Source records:
Segment Open
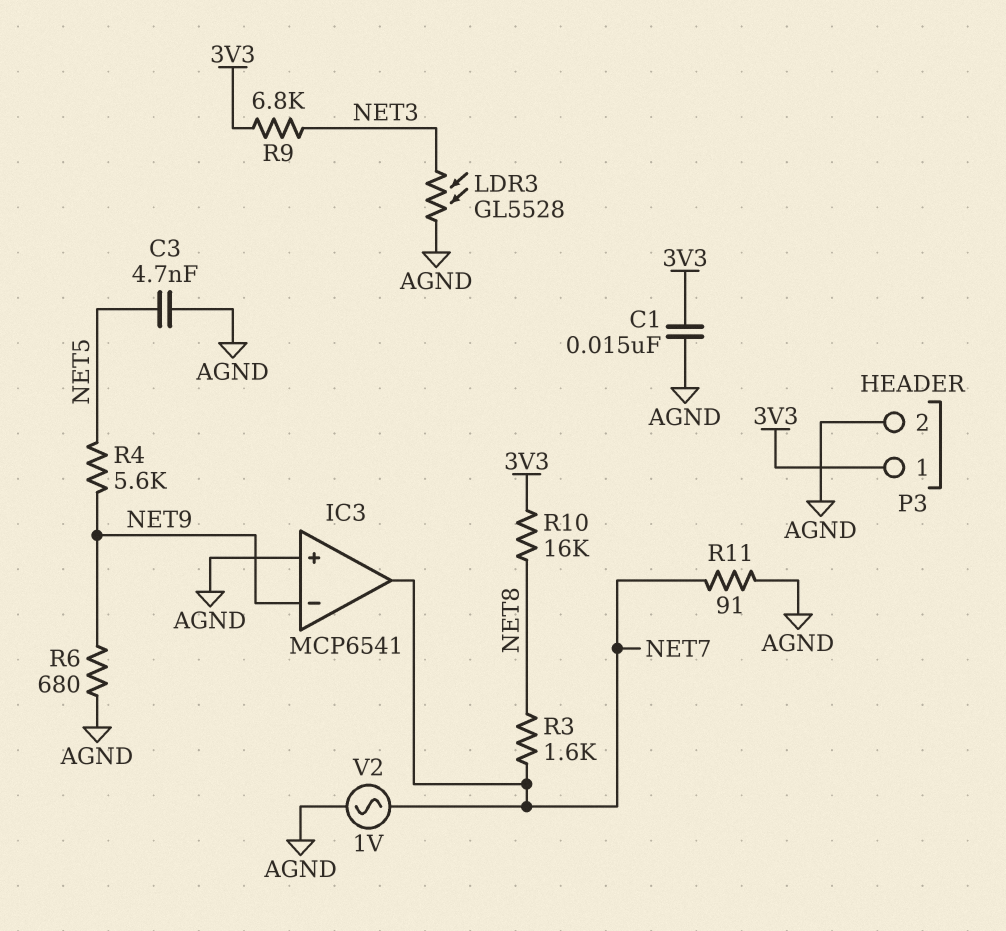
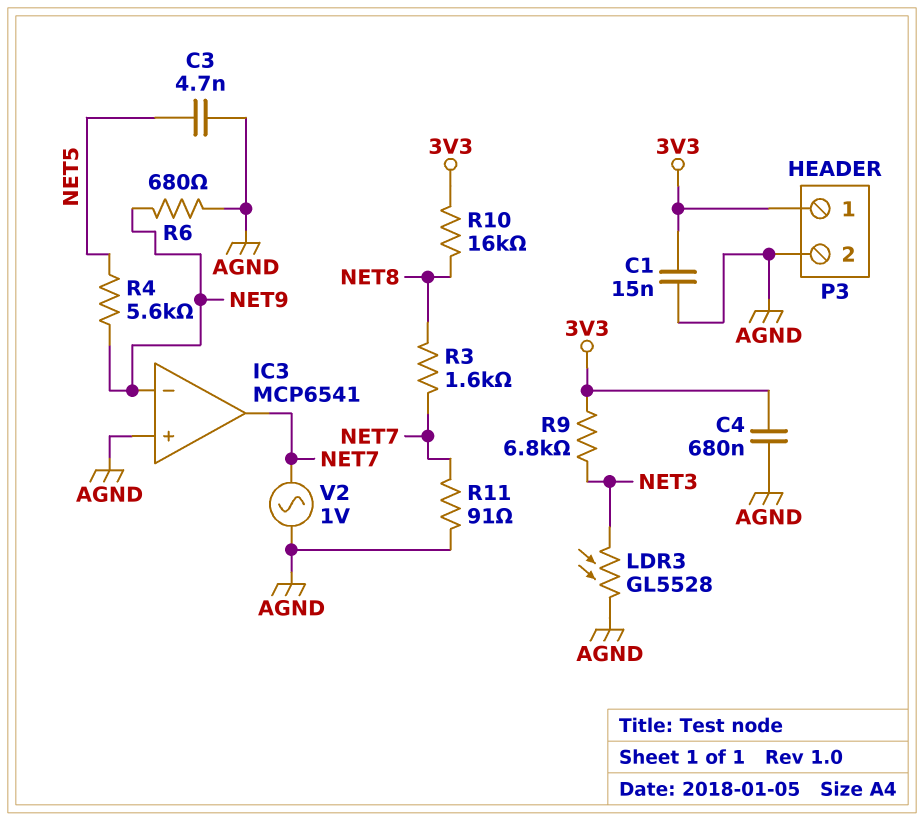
C4: none -> 680nF (3V3, AGND)

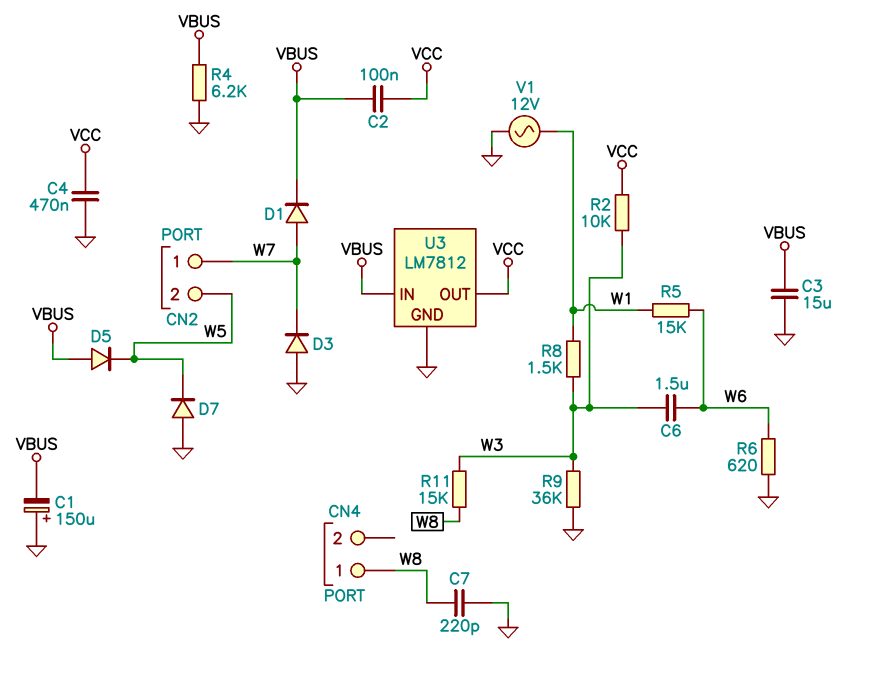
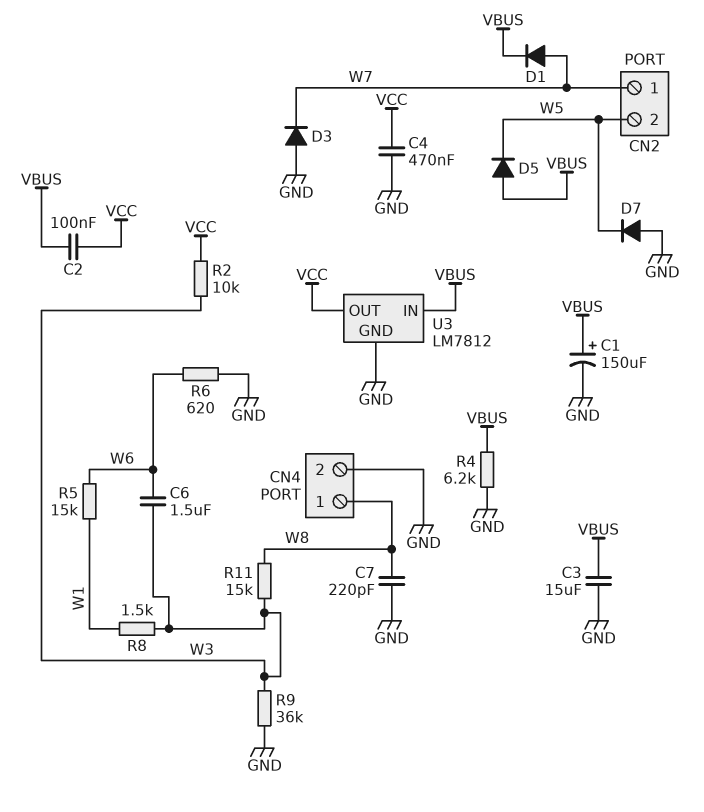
C1: 150uF (plus GND, minus VBUS) -> 150uF (plus VBUS, minus GND)
CN4 pin 2: none -> GND
V1: AC 12V (GND, W1) -> none

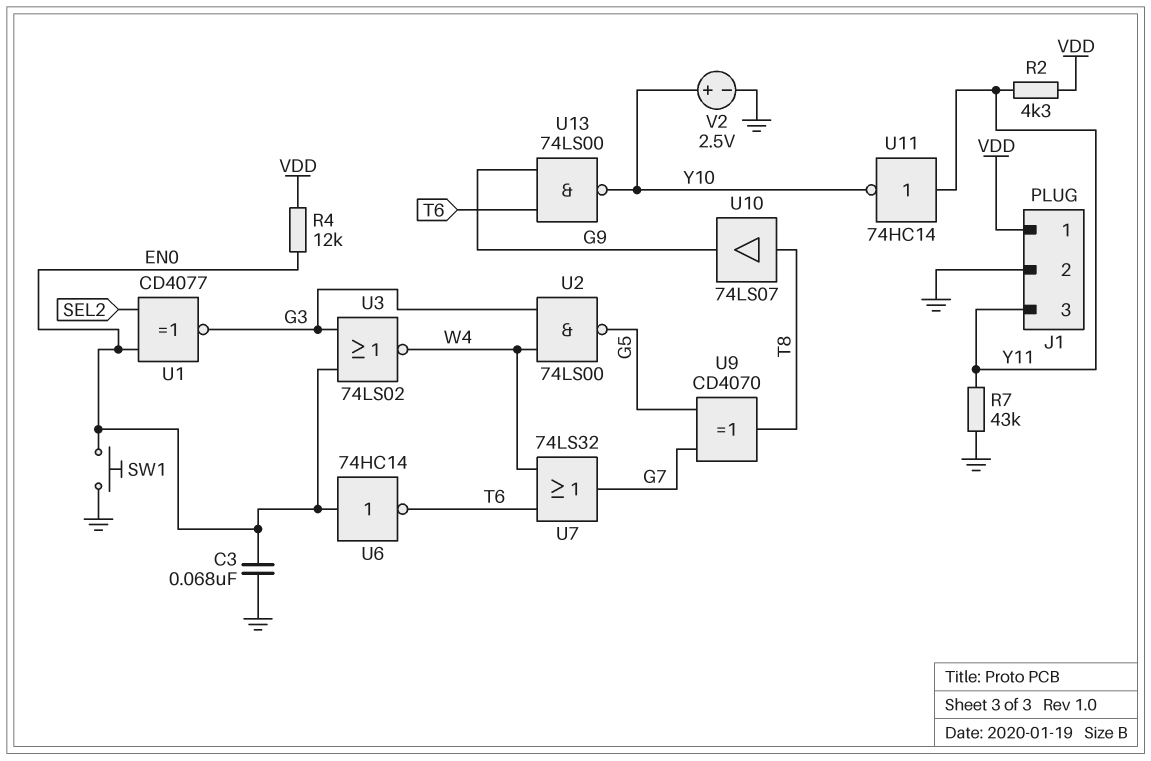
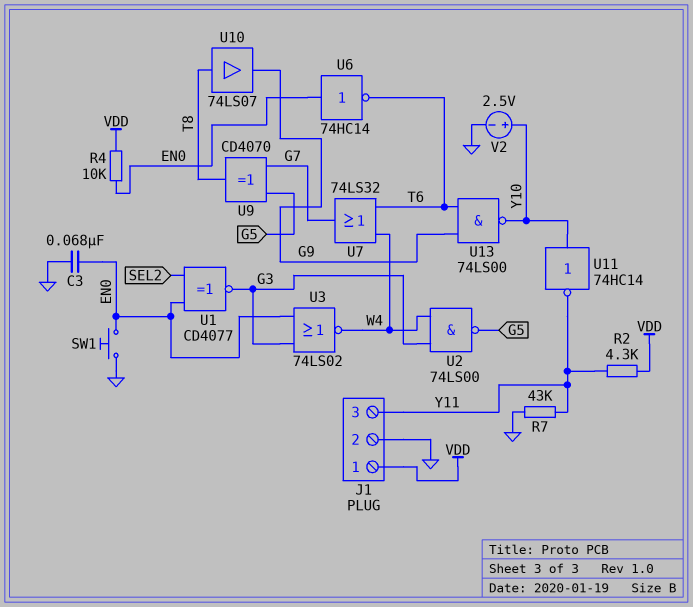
R4: 12k (EN0, VDD) -> 10k (EN0, VDD)
U11: NOT 74HC14 (in Y11, out Y10) -> NOT 74HC14 (in Y10, out Y11)

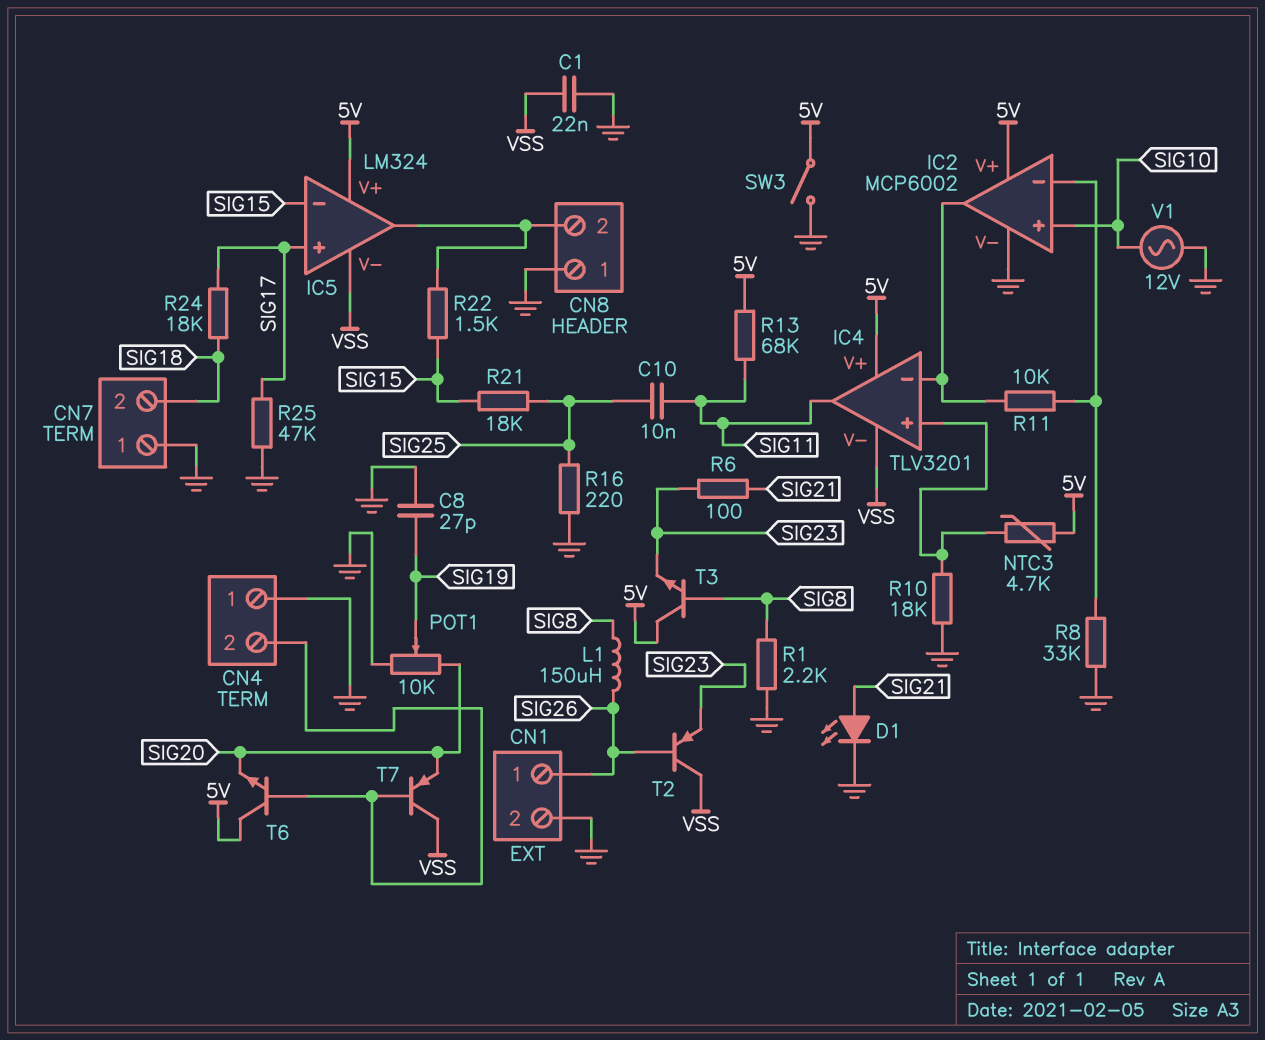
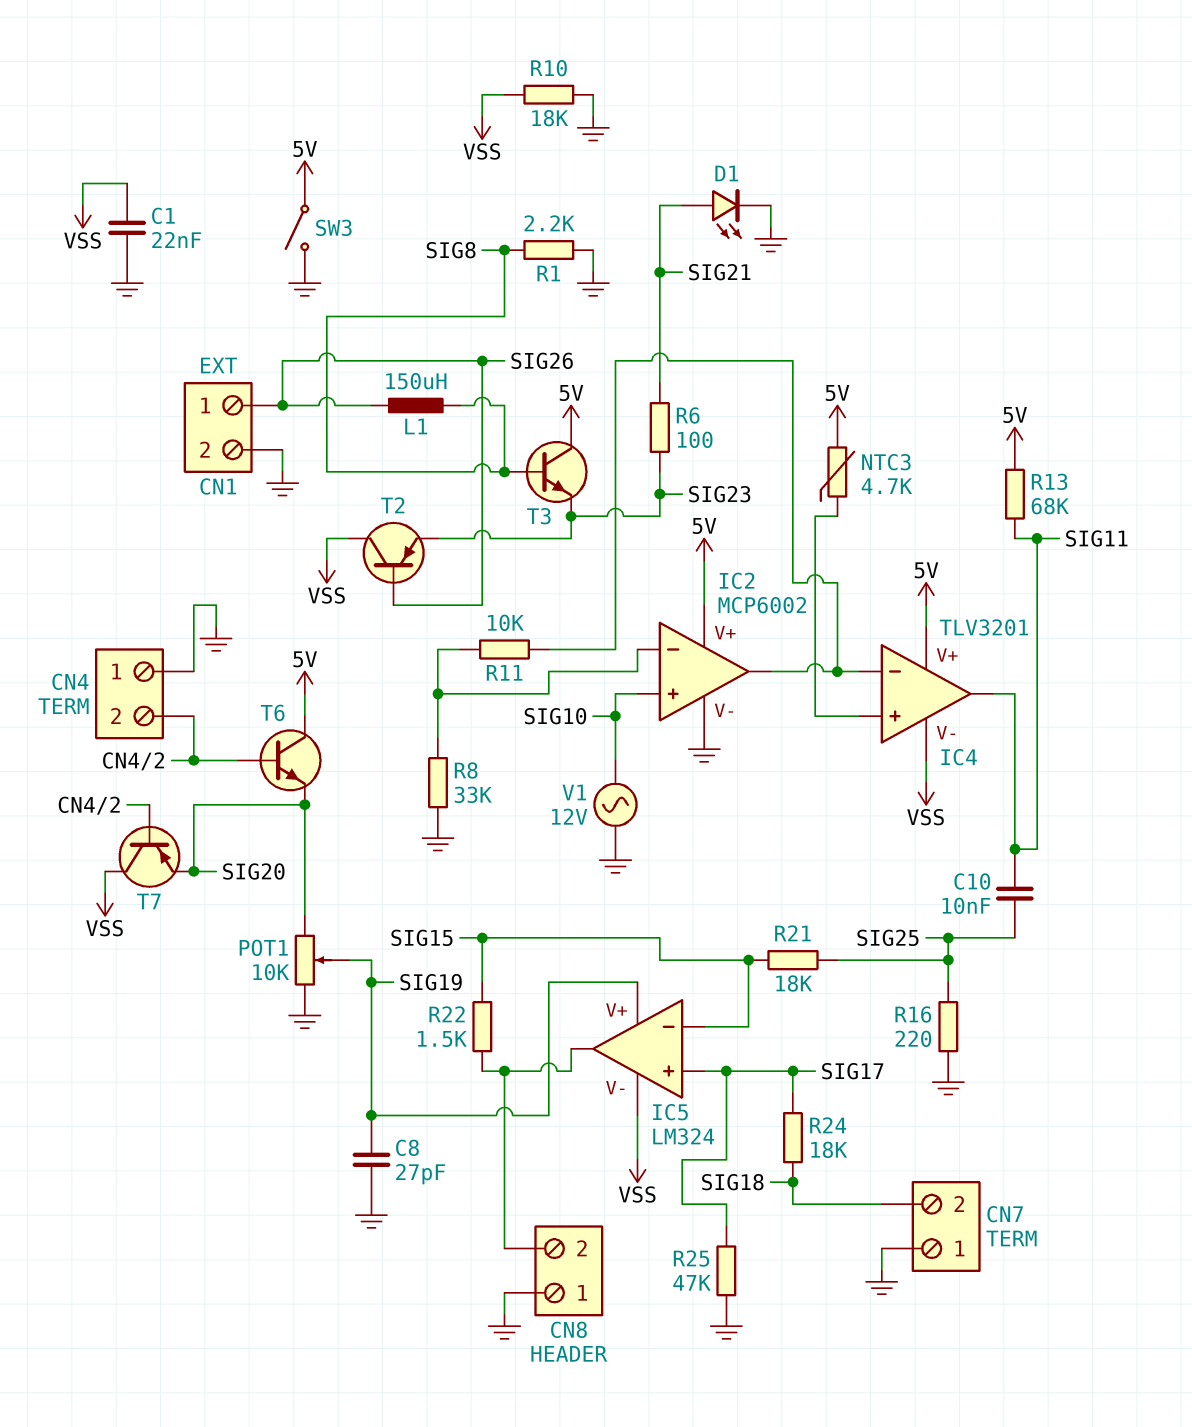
IC5 pin V+: 5V -> SIG19
R10: 18k (GND, IC4/in+) -> 18k (GND, VSS)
Segment Closed
- **TASK BRIEF**: What you return must match, line for line, the records from the line containing "C1: 150uF (plus" through their end, with both ends included and no pictures.

- **ANSWER TO THIS EXERCISE**:
C1: 150uF (plus GND, minus VBUS) -> 150uF (plus VBUS, minus GND)
CN4 pin 2: none -> GND
V1: AC 12V (GND, W1) -> none

R4: 12k (EN0, VDD) -> 10k (EN0, VDD)
U11: NOT 74HC14 (in Y11, out Y10) -> NOT 74HC14 (in Y10, out Y11)

IC5 pin V+: 5V -> SIG19
R10: 18k (GND, IC4/in+) -> 18k (GND, VSS)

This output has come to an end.